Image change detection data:
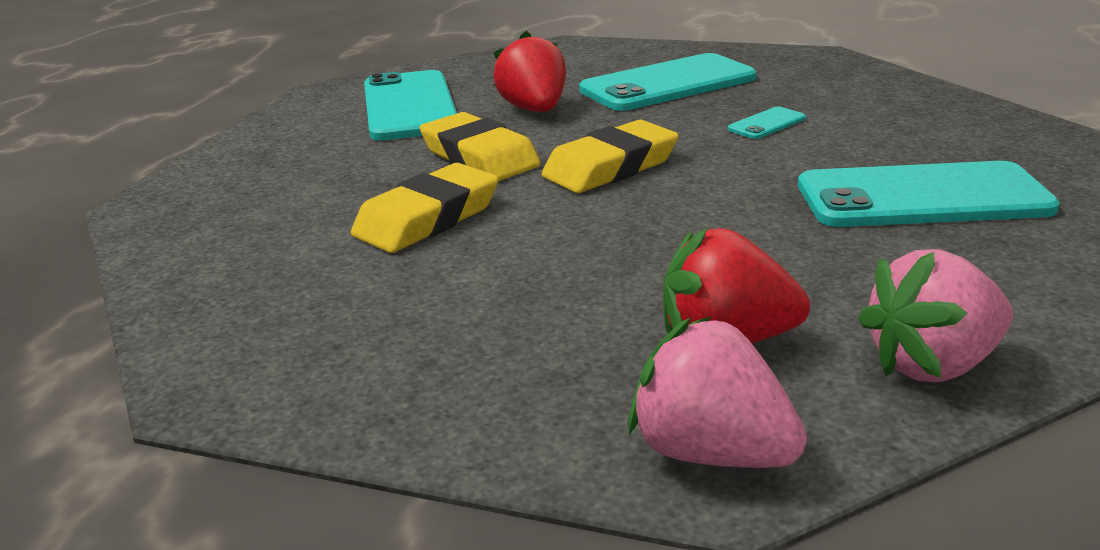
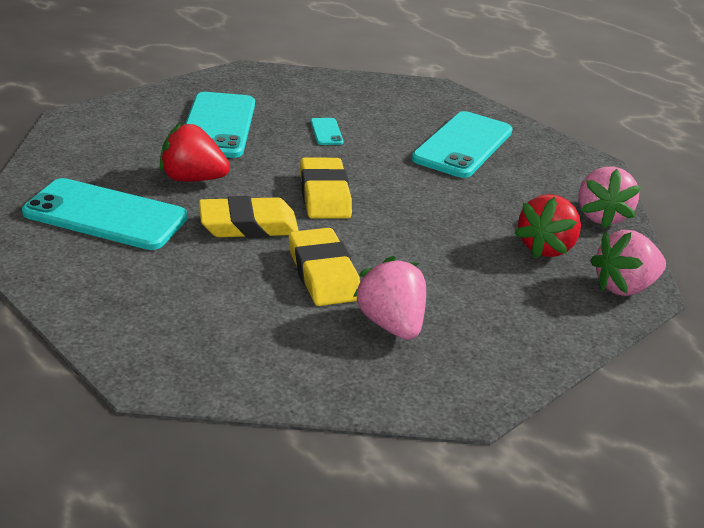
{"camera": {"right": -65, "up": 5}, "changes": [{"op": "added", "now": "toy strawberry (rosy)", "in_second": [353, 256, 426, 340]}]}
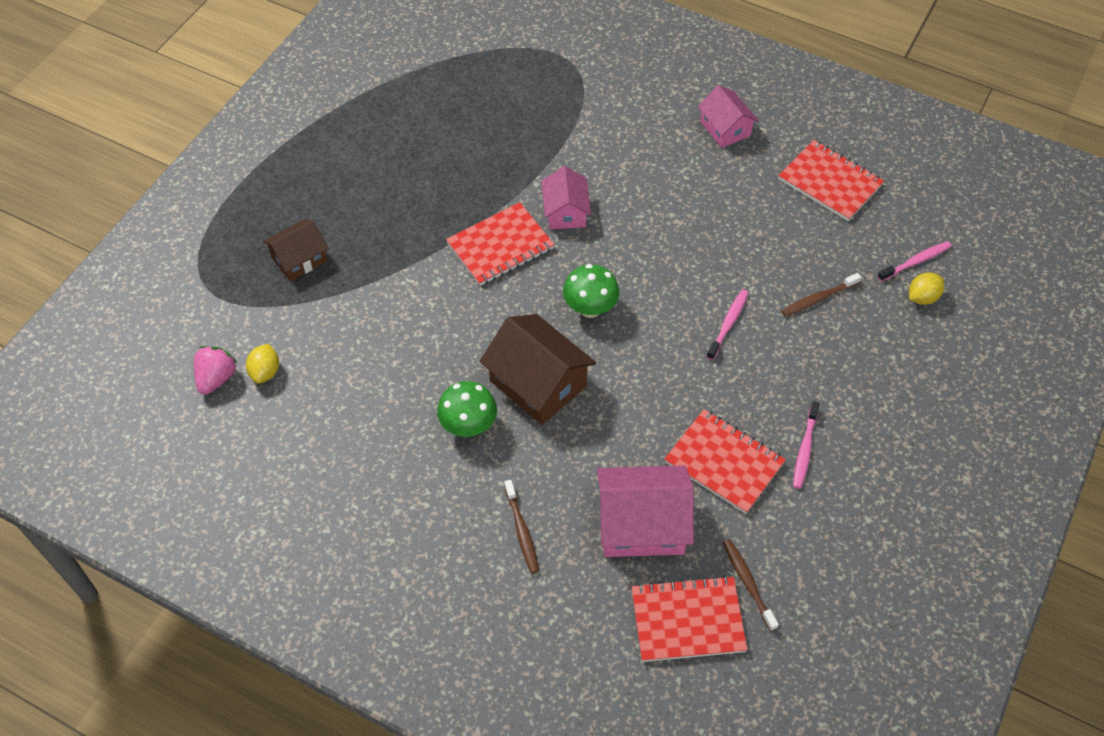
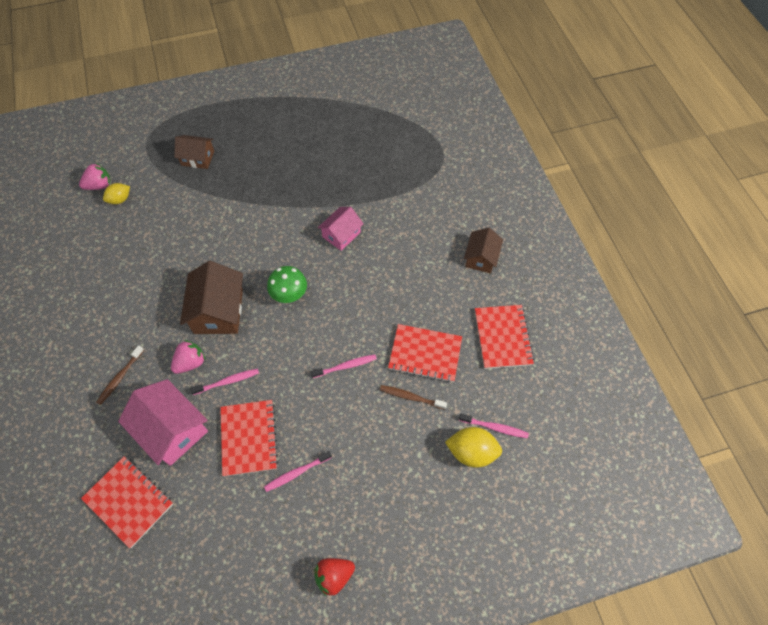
{"camera": {"right": 45, "up": 5}, "changes": [{"op": "recoloured", "was": "house (rosy)", "now": "house (dark brown)", "in_first": [698, 85, 759, 148], "in_second": [464, 228, 503, 273]}, {"op": "moved", "was": "notepad (red)", "in_first": [446, 202, 554, 286], "in_second": [388, 324, 462, 383]}, {"op": "resized", "was": "lemon (bright yellow)", "in_first": [909, 272, 944, 305], "in_second": [445, 427, 502, 468], "ratio": 1.58}, {"op": "removed", "was": "fungus (green)", "in_first": [437, 381, 497, 437]}, {"op": "removed", "was": "tooth brush (dark brown)", "in_first": [723, 539, 779, 631]}, {"op": "added", "now": "toy strawberry (rosy)", "in_second": [171, 340, 206, 374]}, {"op": "added", "now": "tooth brush (rosy)", "in_second": [190, 369, 259, 395]}, {"op": "added", "now": "toy strawberry (red)", "in_second": [314, 558, 355, 596]}]}
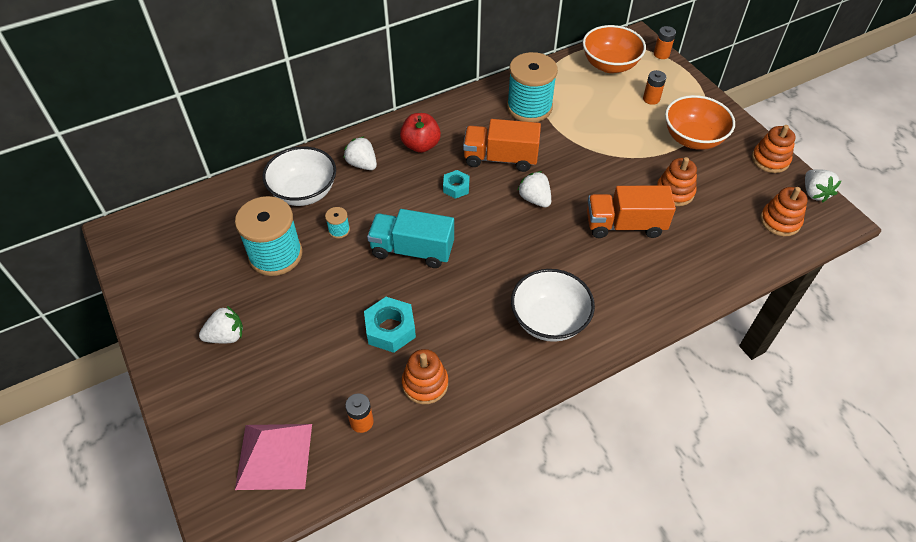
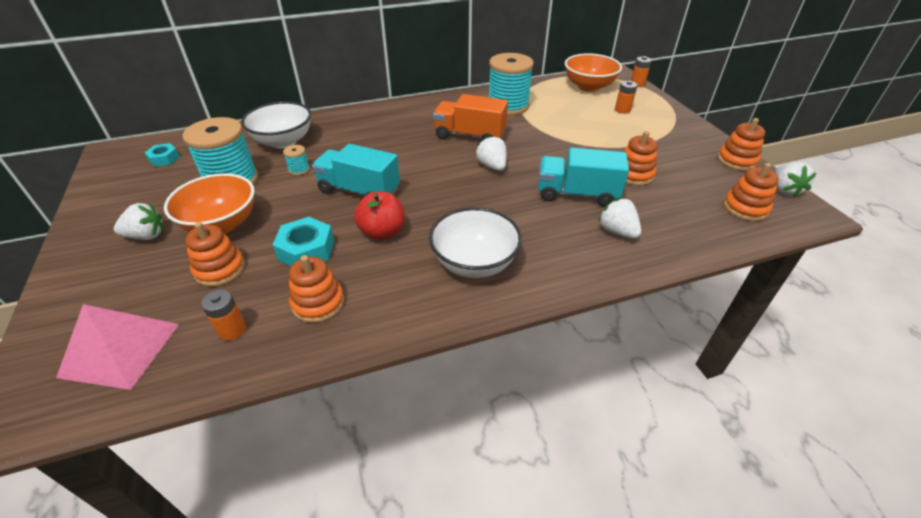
{"camera": {"right": 10, "up": -10}, "changes": [{"op": "moved", "was": "serving bowl (orange)", "in_first": [665, 95, 735, 150], "in_second": [164, 173, 255, 234]}, {"op": "moved", "was": "toy apple (red)", "in_first": [400, 113, 441, 153], "in_second": [354, 191, 404, 240]}, {"op": "moved", "was": "toy strawberry (snow-white)", "in_first": [344, 136, 377, 170], "in_second": [598, 198, 641, 239]}, {"op": "moved", "was": "hex nut (teal)", "in_first": [443, 170, 469, 199], "in_second": [145, 143, 180, 167]}, {"op": "recoloured", "was": "toy truck (orange)", "now": "toy truck (teal)", "in_first": [587, 185, 676, 238], "in_second": [538, 148, 629, 207]}, {"op": "added", "now": "stacking rings (orange)", "in_second": [185, 222, 245, 287]}]}
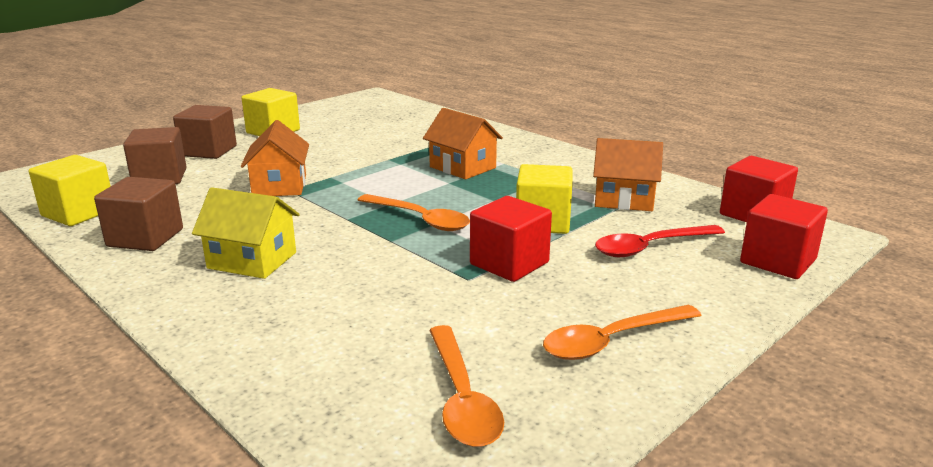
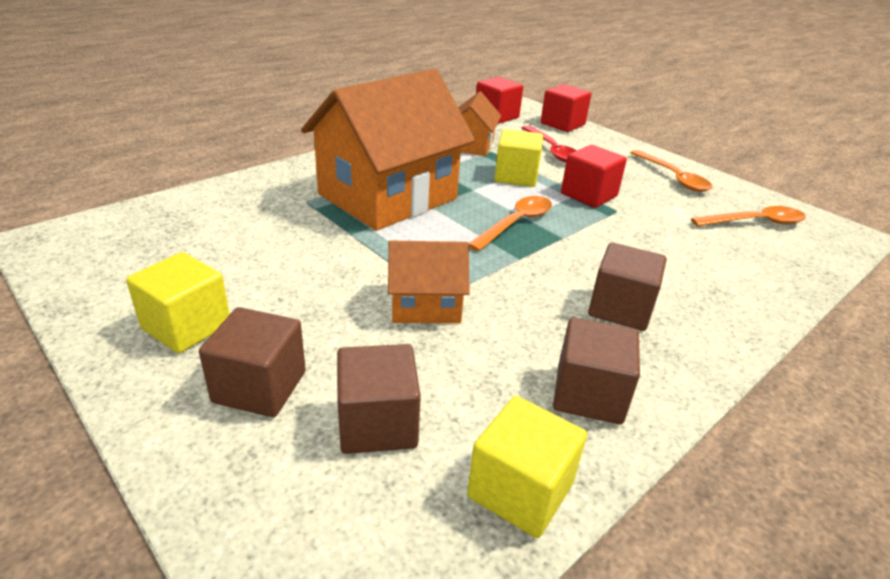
{"camera": {"right": -90, "up": 10}, "changes": [{"op": "resized", "was": "house (orange)", "in_first": [423, 108, 503, 179], "in_second": [301, 68, 475, 231], "ratio": 2.06}, {"op": "replaced", "was": "house (bright yellow)", "now": "solid cube (dark brown)", "in_first": [192, 187, 300, 279], "in_second": [588, 242, 667, 331]}]}
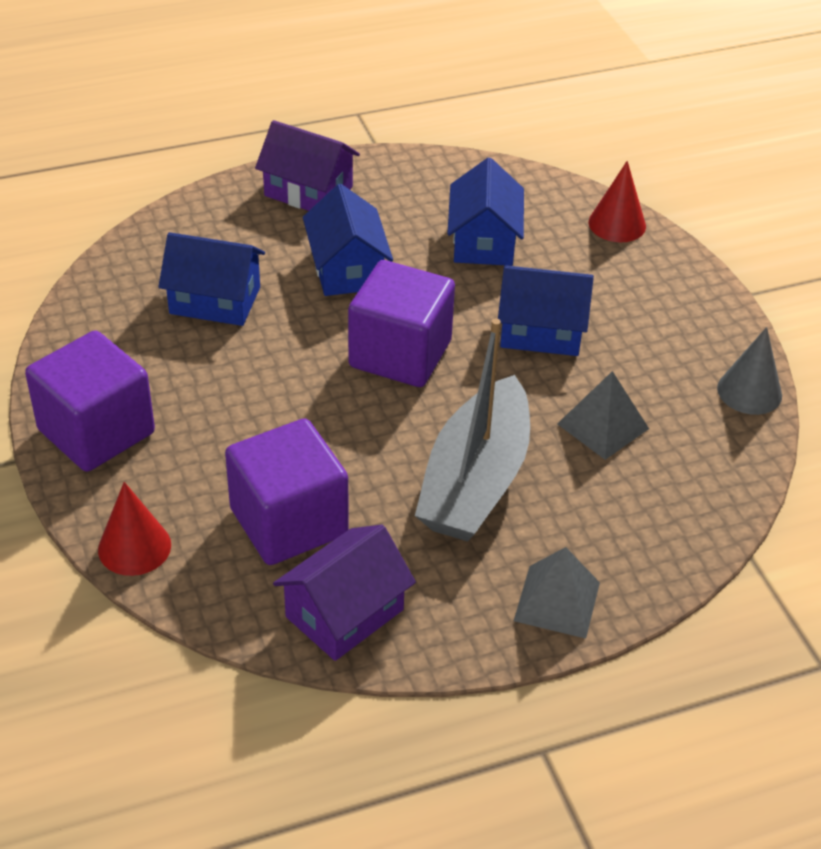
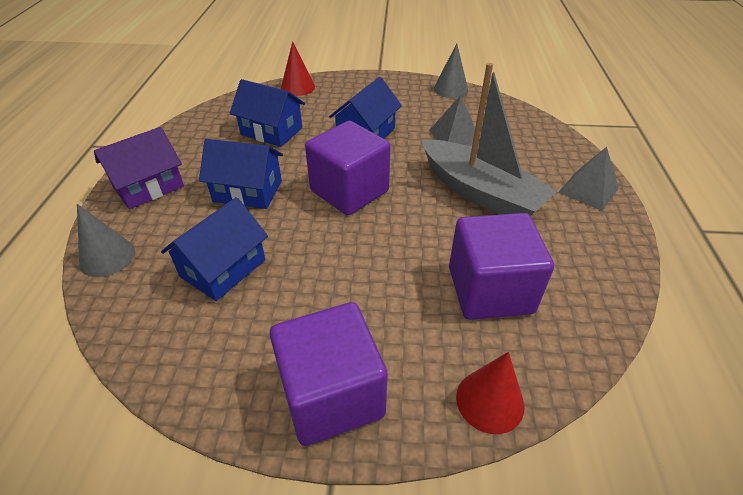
{"camera": {"right": -65, "up": 0}, "changes": [{"op": "removed", "was": "house (royal purple)", "in_first": [273, 525, 416, 661]}, {"op": "added", "now": "cone (grey)", "in_second": [77, 204, 135, 277]}]}
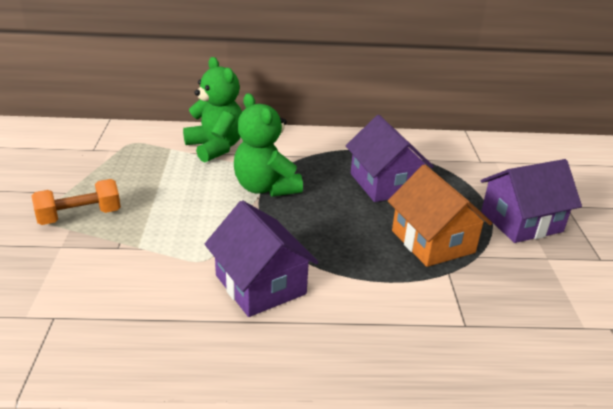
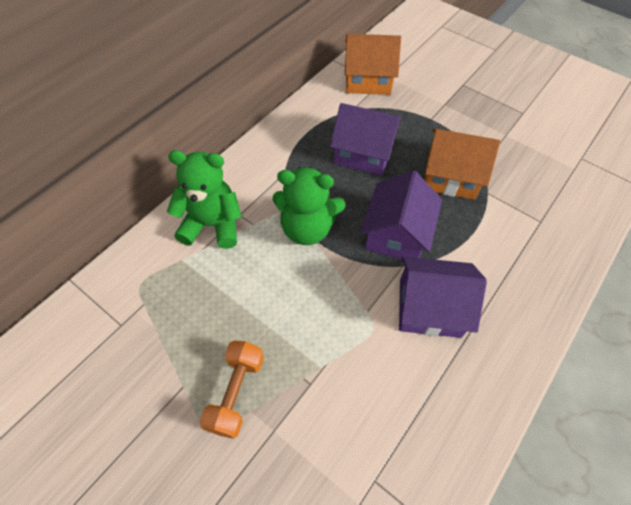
{"camera": {"right": -50, "up": 25}, "changes": [{"op": "moved", "was": "house (royal purple)", "in_first": [481, 159, 582, 243], "in_second": [360, 171, 442, 260]}, {"op": "added", "now": "house (orange)", "in_second": [345, 34, 401, 95]}]}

-- HOW TO COMPLETE THIS TASK --
Would it be possible to print the records above verbatim, pictures omitted?

-- SOLUTION BELOW --
{"camera": {"right": -65, "up": 5}, "changes": [{"op": "added", "now": "toy strawberry (rosy)", "in_second": [353, 256, 426, 340]}]}
{"camera": {"right": 45, "up": 5}, "changes": [{"op": "recoloured", "was": "house (rosy)", "now": "house (dark brown)", "in_first": [698, 85, 759, 148], "in_second": [464, 228, 503, 273]}, {"op": "moved", "was": "notepad (red)", "in_first": [446, 202, 554, 286], "in_second": [388, 324, 462, 383]}, {"op": "resized", "was": "lemon (bright yellow)", "in_first": [909, 272, 944, 305], "in_second": [445, 427, 502, 468], "ratio": 1.58}, {"op": "removed", "was": "fungus (green)", "in_first": [437, 381, 497, 437]}, {"op": "removed", "was": "tooth brush (dark brown)", "in_first": [723, 539, 779, 631]}, {"op": "added", "now": "toy strawberry (rosy)", "in_second": [171, 340, 206, 374]}, {"op": "added", "now": "tooth brush (rosy)", "in_second": [190, 369, 259, 395]}, {"op": "added", "now": "toy strawberry (red)", "in_second": [314, 558, 355, 596]}]}
{"camera": {"right": 10, "up": -10}, "changes": [{"op": "moved", "was": "serving bowl (orange)", "in_first": [665, 95, 735, 150], "in_second": [164, 173, 255, 234]}, {"op": "moved", "was": "toy apple (red)", "in_first": [400, 113, 441, 153], "in_second": [354, 191, 404, 240]}, {"op": "moved", "was": "toy strawberry (snow-white)", "in_first": [344, 136, 377, 170], "in_second": [598, 198, 641, 239]}, {"op": "moved", "was": "hex nut (teal)", "in_first": [443, 170, 469, 199], "in_second": [145, 143, 180, 167]}, {"op": "recoloured", "was": "toy truck (orange)", "now": "toy truck (teal)", "in_first": [587, 185, 676, 238], "in_second": [538, 148, 629, 207]}, {"op": "added", "now": "stacking rings (orange)", "in_second": [185, 222, 245, 287]}]}
{"camera": {"right": -90, "up": 10}, "changes": [{"op": "resized", "was": "house (orange)", "in_first": [423, 108, 503, 179], "in_second": [301, 68, 475, 231], "ratio": 2.06}, {"op": "replaced", "was": "house (bright yellow)", "now": "solid cube (dark brown)", "in_first": [192, 187, 300, 279], "in_second": [588, 242, 667, 331]}]}
{"camera": {"right": -65, "up": 0}, "changes": [{"op": "removed", "was": "house (royal purple)", "in_first": [273, 525, 416, 661]}, {"op": "added", "now": "cone (grey)", "in_second": [77, 204, 135, 277]}]}
{"camera": {"right": -50, "up": 25}, "changes": [{"op": "moved", "was": "house (royal purple)", "in_first": [481, 159, 582, 243], "in_second": [360, 171, 442, 260]}, {"op": "added", "now": "house (orange)", "in_second": [345, 34, 401, 95]}]}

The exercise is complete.